» Prompt
Below are records to transcribe exactly, without their pictures.

» Extracted material
*** Block opens ***

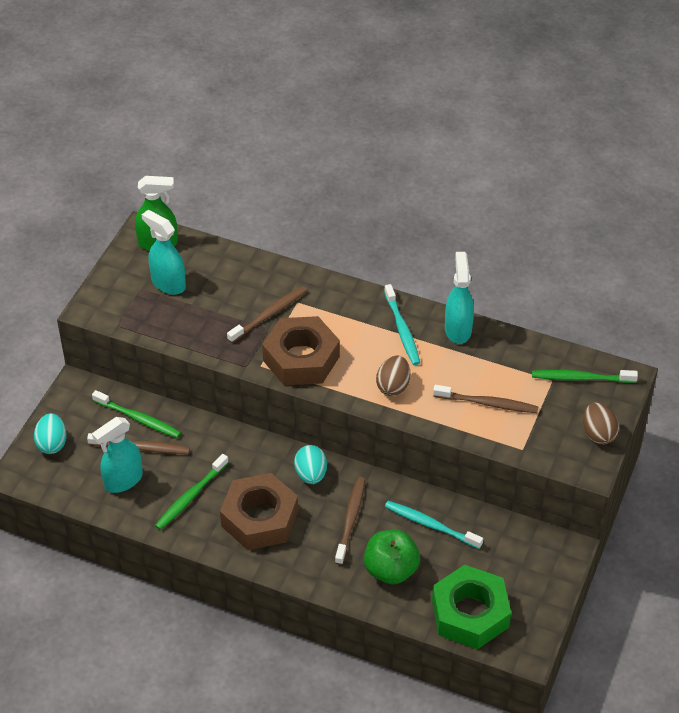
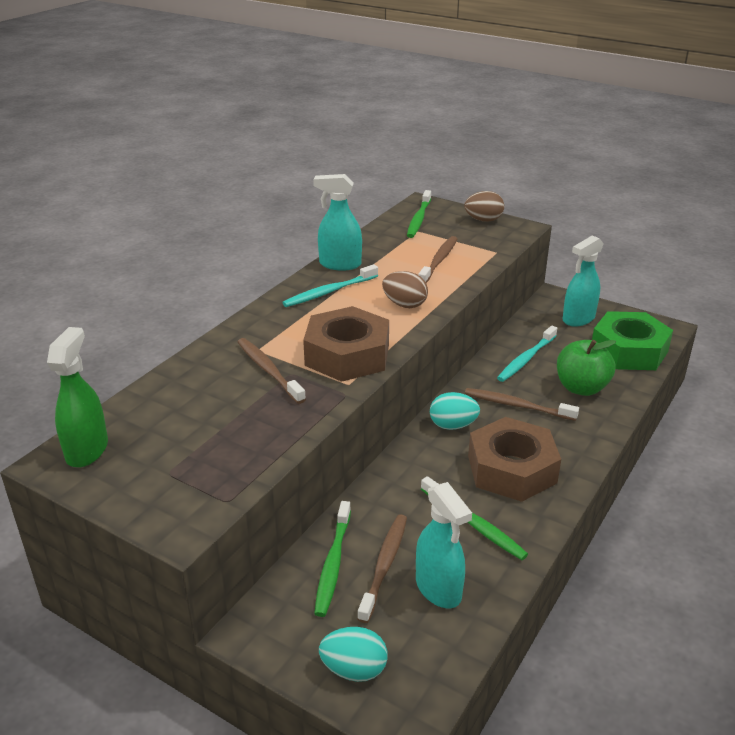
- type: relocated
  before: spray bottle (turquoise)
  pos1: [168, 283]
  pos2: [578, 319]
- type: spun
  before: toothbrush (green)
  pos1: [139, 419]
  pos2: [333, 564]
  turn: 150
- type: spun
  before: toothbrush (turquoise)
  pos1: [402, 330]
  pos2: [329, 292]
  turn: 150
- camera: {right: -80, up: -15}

*** Block closes ***

» Solution to this exercise
- type: relocated
  before: spray bottle (turquoise)
  pos1: [168, 283]
  pos2: [578, 319]
- type: spun
  before: toothbrush (green)
  pos1: [139, 419]
  pos2: [333, 564]
  turn: 150
- type: spun
  before: toothbrush (turquoise)
  pos1: [402, 330]
  pos2: [329, 292]
  turn: 150
- camera: {right: -80, up: -15}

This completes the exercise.